● OBJECTIVE
List every line of the data below that contains the string "kern", copying each such line in full.

● TASK MATERIAL
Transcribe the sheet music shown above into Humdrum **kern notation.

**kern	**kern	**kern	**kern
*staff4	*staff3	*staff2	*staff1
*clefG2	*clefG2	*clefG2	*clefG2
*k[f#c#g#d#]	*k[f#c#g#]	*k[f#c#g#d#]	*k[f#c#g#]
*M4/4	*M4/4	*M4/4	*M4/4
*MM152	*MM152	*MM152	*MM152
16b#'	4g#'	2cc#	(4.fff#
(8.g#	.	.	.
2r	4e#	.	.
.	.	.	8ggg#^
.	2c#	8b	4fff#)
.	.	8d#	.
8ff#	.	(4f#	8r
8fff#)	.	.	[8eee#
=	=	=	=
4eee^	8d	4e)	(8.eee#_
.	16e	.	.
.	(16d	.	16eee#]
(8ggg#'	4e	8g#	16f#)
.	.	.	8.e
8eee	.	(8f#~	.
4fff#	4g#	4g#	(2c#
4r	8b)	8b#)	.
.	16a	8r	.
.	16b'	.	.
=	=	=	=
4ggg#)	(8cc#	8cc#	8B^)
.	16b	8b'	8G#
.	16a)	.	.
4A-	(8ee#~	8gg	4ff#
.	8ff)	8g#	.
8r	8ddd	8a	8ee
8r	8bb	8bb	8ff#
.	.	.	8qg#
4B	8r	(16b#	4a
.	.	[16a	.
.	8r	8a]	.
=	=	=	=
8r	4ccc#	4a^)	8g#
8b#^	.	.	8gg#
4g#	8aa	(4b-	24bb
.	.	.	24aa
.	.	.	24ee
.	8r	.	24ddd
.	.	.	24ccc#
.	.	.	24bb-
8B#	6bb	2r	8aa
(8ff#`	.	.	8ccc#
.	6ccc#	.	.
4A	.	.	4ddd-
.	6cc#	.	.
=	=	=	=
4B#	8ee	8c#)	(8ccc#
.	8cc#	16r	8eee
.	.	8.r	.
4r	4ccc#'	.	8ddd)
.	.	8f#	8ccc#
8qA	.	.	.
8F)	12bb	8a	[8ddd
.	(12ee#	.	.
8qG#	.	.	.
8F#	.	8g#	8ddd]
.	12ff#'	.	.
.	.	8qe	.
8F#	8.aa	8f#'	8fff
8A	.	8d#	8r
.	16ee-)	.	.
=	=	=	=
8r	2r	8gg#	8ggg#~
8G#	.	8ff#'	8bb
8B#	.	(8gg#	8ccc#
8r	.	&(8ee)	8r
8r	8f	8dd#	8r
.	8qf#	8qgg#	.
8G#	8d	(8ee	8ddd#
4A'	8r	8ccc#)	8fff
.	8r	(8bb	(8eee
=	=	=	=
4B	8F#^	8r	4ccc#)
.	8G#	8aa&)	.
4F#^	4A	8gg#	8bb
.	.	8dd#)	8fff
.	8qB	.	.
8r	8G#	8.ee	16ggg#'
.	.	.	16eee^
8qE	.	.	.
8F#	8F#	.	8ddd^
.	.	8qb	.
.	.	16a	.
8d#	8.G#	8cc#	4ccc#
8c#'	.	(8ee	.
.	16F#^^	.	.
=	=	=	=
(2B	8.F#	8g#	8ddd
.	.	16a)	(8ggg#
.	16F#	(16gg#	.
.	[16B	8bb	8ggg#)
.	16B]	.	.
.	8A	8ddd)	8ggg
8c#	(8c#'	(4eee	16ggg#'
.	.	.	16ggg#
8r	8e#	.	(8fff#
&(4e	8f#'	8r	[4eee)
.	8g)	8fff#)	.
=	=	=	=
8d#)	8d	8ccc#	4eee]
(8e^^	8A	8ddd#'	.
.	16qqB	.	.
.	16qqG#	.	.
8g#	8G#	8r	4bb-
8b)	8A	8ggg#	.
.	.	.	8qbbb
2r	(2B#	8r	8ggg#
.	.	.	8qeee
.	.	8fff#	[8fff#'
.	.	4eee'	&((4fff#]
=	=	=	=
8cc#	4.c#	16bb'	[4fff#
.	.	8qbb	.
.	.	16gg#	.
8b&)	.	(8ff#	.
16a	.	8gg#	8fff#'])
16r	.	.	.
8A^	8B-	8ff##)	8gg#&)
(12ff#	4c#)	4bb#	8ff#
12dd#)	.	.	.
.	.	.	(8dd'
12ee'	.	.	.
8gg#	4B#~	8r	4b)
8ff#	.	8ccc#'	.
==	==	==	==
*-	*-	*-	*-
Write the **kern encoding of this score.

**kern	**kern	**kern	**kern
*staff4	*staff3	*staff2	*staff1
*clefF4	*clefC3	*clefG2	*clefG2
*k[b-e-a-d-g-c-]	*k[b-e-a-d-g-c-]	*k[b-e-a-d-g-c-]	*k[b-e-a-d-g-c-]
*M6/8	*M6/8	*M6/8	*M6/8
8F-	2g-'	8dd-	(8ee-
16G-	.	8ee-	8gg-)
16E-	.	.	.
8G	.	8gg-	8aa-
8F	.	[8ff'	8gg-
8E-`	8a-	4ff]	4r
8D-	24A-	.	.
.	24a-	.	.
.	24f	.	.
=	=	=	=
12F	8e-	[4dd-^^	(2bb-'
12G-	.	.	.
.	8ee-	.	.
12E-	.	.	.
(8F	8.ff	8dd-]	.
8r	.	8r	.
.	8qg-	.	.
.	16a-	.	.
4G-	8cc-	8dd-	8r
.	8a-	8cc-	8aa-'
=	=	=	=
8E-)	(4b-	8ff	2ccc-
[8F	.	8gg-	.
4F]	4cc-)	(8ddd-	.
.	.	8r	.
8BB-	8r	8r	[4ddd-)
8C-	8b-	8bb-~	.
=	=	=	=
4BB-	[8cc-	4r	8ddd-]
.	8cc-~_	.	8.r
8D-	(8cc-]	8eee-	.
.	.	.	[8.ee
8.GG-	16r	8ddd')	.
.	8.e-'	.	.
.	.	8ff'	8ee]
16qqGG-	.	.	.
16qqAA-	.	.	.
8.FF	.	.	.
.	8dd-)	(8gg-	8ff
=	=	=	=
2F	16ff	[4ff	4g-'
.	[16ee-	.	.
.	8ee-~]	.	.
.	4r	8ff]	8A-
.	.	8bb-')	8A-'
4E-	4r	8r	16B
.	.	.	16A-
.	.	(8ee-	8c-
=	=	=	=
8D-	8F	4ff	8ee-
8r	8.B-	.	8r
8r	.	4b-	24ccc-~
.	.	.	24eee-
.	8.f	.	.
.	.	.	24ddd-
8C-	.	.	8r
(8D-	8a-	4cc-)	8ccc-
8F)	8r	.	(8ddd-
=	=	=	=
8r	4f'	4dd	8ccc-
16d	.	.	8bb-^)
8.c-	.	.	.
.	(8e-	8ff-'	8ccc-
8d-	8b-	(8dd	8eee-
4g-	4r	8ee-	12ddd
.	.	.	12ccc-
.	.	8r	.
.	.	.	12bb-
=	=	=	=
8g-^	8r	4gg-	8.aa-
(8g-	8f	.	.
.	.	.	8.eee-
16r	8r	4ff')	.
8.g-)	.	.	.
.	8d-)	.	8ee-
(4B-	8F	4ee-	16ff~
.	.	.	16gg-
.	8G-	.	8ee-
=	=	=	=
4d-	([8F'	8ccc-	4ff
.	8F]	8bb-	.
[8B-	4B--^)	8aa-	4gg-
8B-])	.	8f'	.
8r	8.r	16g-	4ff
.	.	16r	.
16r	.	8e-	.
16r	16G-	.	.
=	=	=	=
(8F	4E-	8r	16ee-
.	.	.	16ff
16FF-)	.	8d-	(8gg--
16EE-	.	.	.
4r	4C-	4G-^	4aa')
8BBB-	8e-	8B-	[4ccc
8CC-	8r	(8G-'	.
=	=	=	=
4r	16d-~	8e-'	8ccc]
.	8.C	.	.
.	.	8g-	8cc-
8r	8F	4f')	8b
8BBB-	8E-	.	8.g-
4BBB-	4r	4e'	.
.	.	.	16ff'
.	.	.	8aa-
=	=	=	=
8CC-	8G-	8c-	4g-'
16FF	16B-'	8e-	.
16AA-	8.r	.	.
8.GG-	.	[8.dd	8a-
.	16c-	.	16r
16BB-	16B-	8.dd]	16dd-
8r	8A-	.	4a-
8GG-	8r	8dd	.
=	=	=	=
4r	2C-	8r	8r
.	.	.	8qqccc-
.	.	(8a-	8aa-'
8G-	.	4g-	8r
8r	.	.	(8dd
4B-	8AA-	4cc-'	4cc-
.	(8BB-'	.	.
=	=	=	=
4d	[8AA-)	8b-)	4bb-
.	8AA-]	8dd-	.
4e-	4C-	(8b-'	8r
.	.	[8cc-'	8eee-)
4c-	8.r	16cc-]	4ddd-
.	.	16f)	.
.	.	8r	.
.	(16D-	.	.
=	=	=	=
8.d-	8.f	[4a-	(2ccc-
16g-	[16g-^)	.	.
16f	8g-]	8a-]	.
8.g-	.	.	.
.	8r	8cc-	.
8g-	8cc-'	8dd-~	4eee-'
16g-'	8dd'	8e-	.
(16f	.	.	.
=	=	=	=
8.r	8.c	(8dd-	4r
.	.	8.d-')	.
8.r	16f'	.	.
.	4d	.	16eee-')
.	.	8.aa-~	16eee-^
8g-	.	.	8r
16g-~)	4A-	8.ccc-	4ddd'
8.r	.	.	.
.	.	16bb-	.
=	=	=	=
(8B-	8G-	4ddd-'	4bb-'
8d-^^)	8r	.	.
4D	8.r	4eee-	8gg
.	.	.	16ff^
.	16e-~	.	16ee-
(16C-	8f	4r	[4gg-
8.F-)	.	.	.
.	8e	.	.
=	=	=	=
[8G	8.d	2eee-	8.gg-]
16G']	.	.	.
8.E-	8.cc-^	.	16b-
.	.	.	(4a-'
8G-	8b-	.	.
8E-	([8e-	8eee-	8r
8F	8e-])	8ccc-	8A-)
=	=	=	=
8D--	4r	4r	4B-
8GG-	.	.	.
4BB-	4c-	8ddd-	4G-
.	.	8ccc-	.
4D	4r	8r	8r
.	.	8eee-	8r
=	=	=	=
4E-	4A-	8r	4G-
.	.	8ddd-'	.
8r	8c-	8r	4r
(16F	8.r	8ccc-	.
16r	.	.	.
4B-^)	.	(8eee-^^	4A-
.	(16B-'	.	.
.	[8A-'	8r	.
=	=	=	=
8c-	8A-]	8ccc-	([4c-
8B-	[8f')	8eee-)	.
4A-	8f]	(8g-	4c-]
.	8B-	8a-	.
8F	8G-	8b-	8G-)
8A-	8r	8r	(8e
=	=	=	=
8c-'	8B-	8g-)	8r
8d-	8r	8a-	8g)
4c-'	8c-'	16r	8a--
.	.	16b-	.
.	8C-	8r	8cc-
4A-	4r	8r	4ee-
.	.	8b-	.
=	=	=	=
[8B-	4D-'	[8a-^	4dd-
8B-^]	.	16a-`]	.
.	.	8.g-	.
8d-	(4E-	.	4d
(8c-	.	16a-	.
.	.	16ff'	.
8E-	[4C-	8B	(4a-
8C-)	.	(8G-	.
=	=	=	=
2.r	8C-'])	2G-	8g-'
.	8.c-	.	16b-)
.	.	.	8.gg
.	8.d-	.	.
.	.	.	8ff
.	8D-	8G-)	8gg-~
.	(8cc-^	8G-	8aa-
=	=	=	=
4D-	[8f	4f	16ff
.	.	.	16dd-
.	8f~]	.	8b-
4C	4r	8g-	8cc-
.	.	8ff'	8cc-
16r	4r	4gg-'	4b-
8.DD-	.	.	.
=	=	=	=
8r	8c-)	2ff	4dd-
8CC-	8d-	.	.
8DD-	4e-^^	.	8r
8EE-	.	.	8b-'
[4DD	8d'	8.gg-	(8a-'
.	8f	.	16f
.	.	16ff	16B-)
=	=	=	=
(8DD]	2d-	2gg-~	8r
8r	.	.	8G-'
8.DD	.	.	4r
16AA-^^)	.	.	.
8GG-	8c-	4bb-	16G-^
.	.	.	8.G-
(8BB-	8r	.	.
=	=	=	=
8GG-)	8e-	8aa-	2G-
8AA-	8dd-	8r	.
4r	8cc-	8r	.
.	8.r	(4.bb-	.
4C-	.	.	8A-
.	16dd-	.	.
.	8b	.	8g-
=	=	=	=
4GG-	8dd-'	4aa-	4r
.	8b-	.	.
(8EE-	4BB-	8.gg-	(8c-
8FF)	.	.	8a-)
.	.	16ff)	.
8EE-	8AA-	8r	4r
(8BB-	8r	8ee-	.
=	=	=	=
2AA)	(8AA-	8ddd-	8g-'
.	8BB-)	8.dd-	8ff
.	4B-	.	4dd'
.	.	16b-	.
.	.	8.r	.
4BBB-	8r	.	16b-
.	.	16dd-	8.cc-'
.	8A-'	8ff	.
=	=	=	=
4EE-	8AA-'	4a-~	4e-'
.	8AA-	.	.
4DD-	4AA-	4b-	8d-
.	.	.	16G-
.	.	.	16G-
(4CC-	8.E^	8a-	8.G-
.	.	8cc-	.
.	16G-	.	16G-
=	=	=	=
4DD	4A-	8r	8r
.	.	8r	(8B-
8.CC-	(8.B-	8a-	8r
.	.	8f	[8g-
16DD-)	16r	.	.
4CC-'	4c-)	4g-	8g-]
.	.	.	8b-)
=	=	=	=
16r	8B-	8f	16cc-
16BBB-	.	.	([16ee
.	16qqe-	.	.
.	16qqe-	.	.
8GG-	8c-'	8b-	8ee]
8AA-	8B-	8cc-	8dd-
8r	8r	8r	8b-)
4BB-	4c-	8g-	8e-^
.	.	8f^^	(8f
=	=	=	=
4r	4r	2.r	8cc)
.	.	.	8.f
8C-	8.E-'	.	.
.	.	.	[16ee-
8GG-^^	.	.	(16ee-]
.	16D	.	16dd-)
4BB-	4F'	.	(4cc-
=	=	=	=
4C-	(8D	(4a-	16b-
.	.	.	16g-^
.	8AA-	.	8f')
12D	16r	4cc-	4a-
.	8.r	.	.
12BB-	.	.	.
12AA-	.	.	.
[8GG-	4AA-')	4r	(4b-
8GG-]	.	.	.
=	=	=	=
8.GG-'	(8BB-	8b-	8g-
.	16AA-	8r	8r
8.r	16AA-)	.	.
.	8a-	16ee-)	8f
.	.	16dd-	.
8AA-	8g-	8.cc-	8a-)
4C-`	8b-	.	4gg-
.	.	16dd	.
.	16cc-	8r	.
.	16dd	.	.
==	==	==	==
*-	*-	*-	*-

● WRITTEN RESPONSE
Transcribe the sheet music shown above into Humdrum **kern notation.
**kern	**kern	**kern	**kern
Write the **kern encoding of this score.
**kern	**kern	**kern	**kern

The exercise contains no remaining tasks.